= Problem statement =
Only a number is wanted: how many lines in the records below contain "camera"?

= Exercise material =

------------------------------------

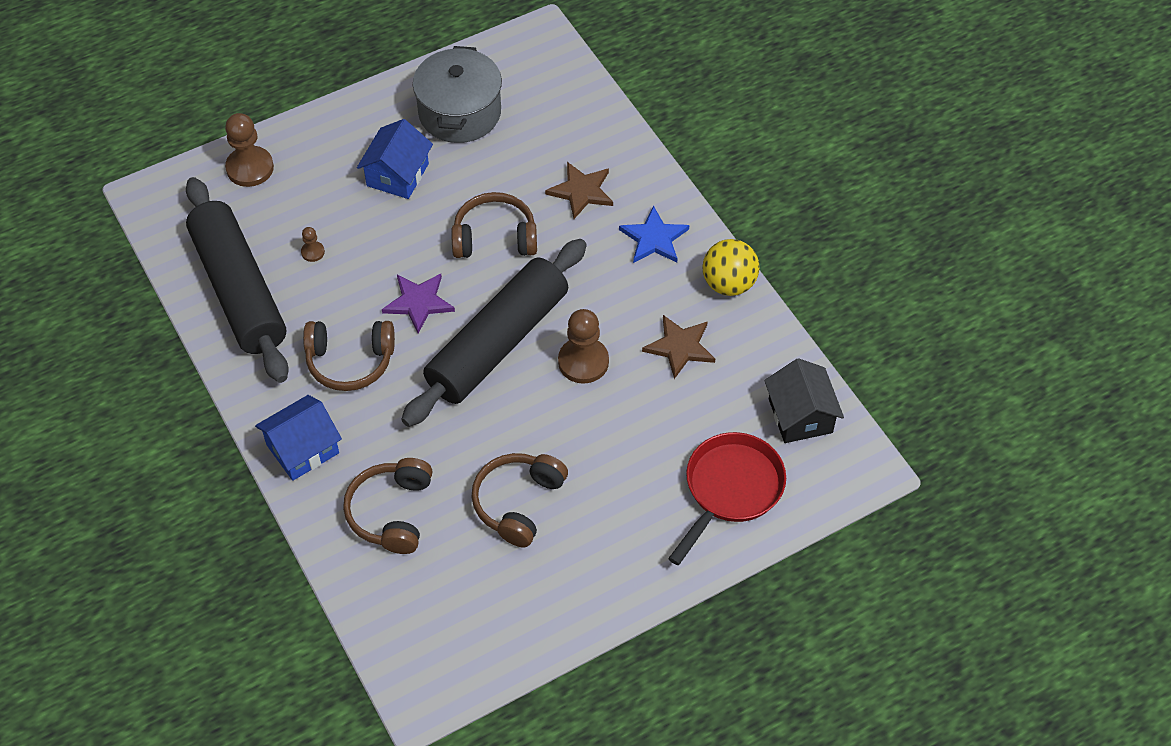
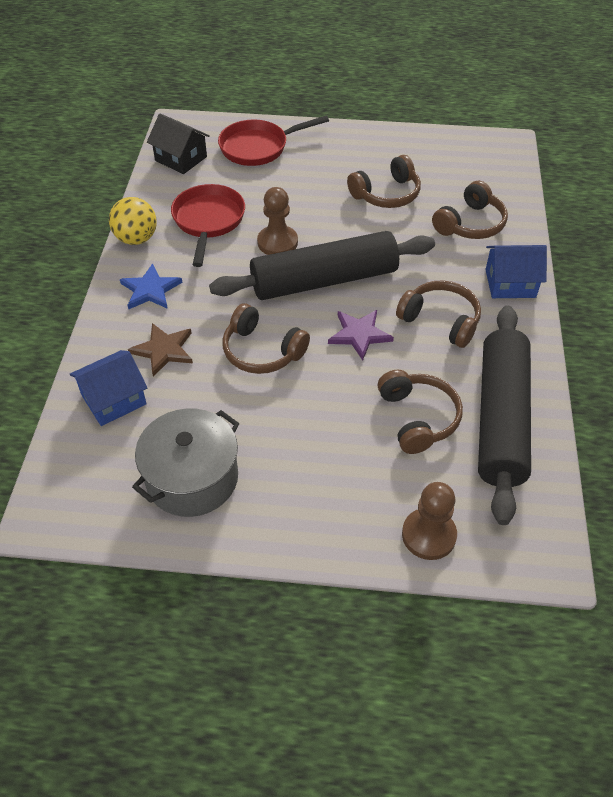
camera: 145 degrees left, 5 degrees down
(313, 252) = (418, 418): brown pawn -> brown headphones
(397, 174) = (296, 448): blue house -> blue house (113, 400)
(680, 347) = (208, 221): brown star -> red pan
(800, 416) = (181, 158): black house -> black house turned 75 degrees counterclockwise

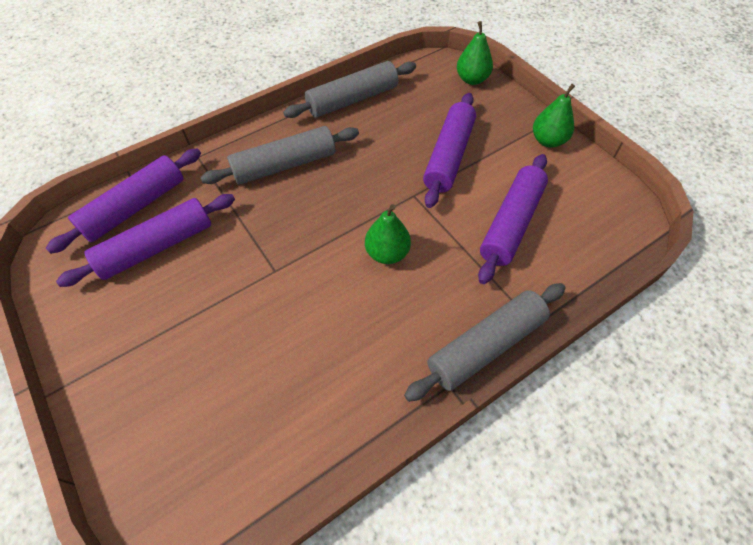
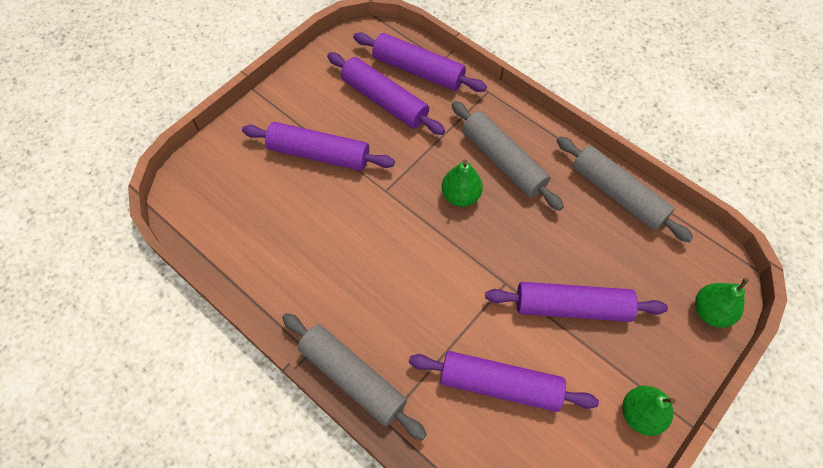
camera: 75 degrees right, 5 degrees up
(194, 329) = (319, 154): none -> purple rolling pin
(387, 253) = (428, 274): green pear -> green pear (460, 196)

------------------------------------

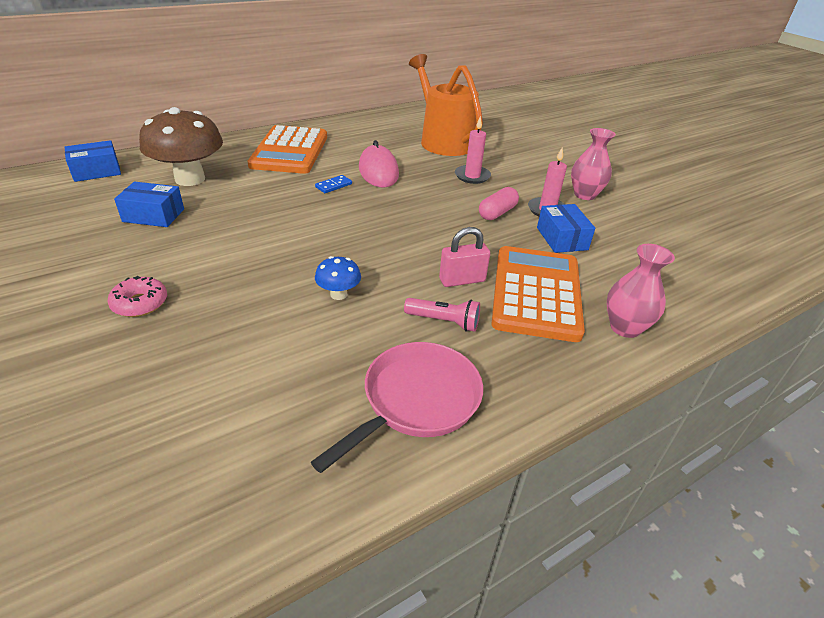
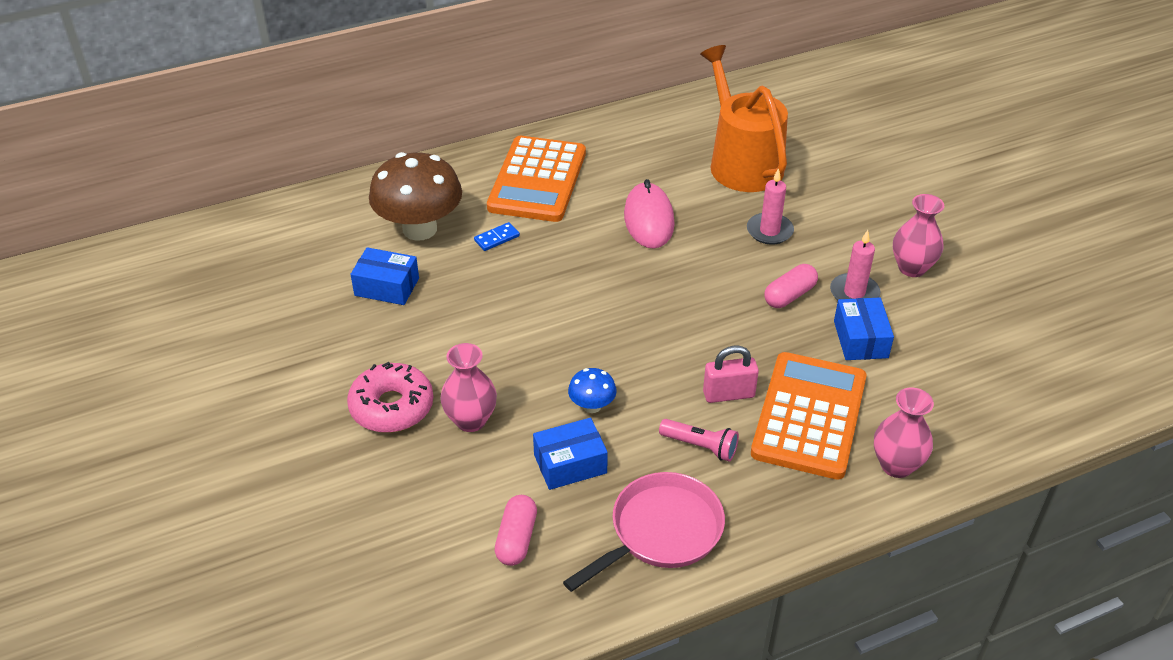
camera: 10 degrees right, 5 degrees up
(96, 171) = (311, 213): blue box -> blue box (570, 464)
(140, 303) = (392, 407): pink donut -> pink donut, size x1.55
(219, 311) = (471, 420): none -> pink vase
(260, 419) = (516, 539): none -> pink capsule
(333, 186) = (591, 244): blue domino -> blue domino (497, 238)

------------------------------------

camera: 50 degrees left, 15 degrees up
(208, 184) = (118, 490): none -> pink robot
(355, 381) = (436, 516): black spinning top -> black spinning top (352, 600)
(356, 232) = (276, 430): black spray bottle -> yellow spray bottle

------------------------------------

= Result below =
4